REQUEST
Output only the lines below from the one containing "camera: 10 degrees right, 5 degrees down" to the one containing "none -> white flower pot [420,188,503,296]", exactly as written, both ends kept.

INPUT
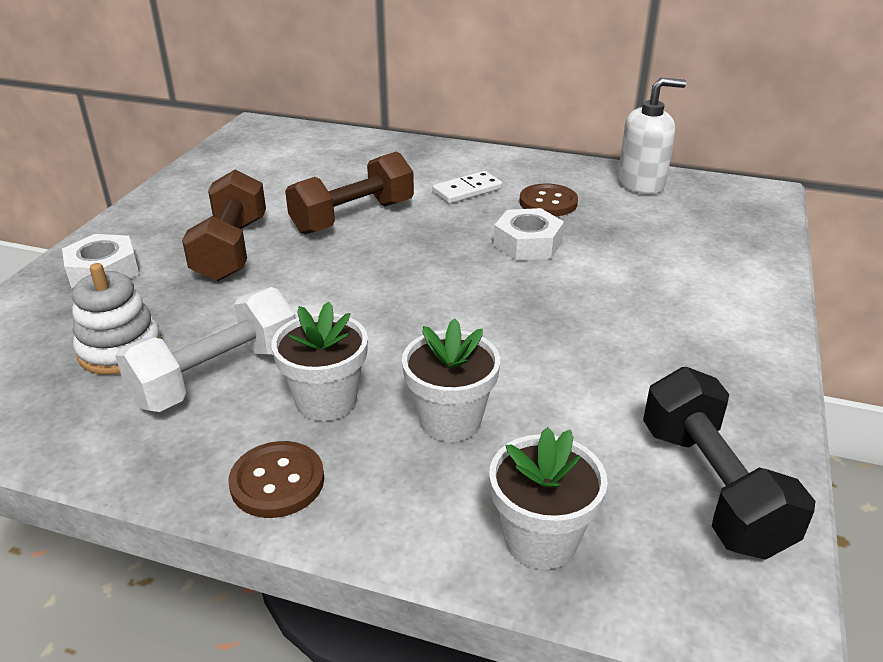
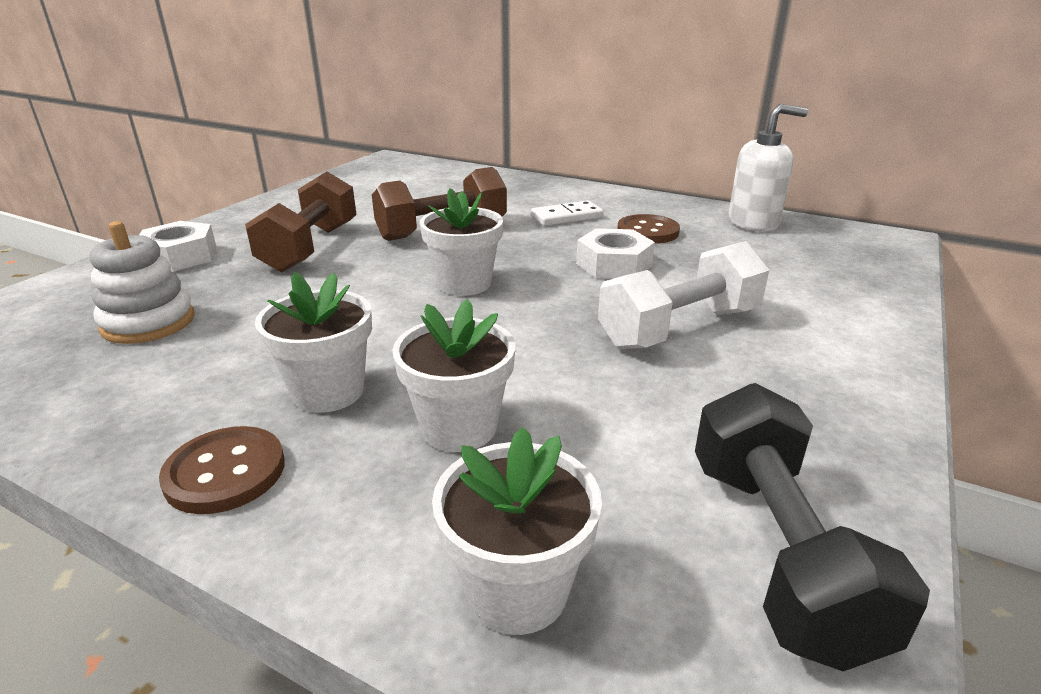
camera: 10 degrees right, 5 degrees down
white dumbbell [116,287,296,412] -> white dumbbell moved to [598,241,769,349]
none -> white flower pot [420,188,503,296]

...

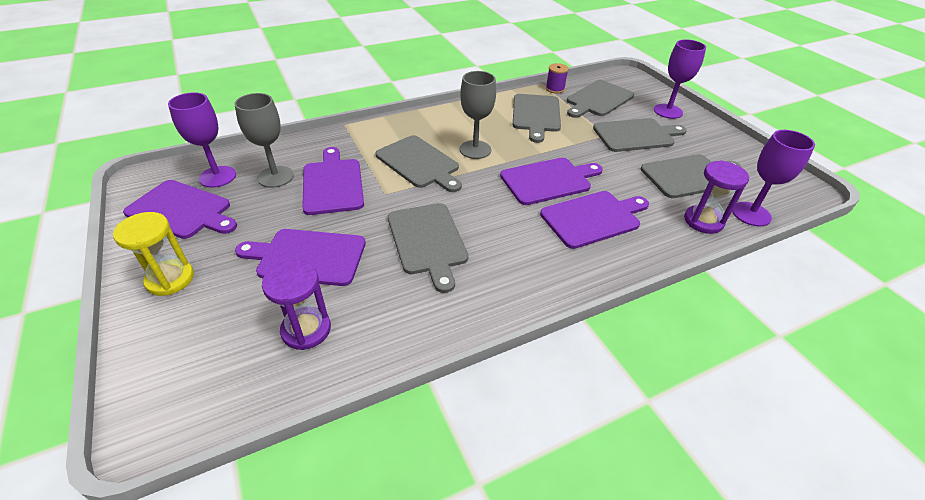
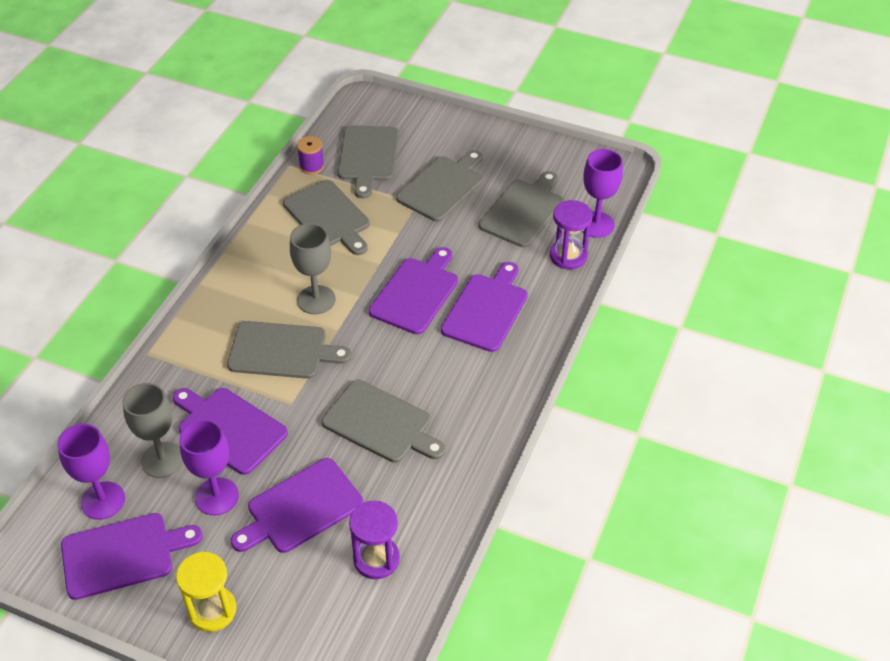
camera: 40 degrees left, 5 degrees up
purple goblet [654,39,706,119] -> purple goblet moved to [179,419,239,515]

---

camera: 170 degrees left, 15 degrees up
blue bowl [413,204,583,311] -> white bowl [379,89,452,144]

YOUR RESPONSE
camera: 10 degrees right, 5 degrees down
white dumbbell [116,287,296,412] -> white dumbbell moved to [598,241,769,349]
none -> white flower pot [420,188,503,296]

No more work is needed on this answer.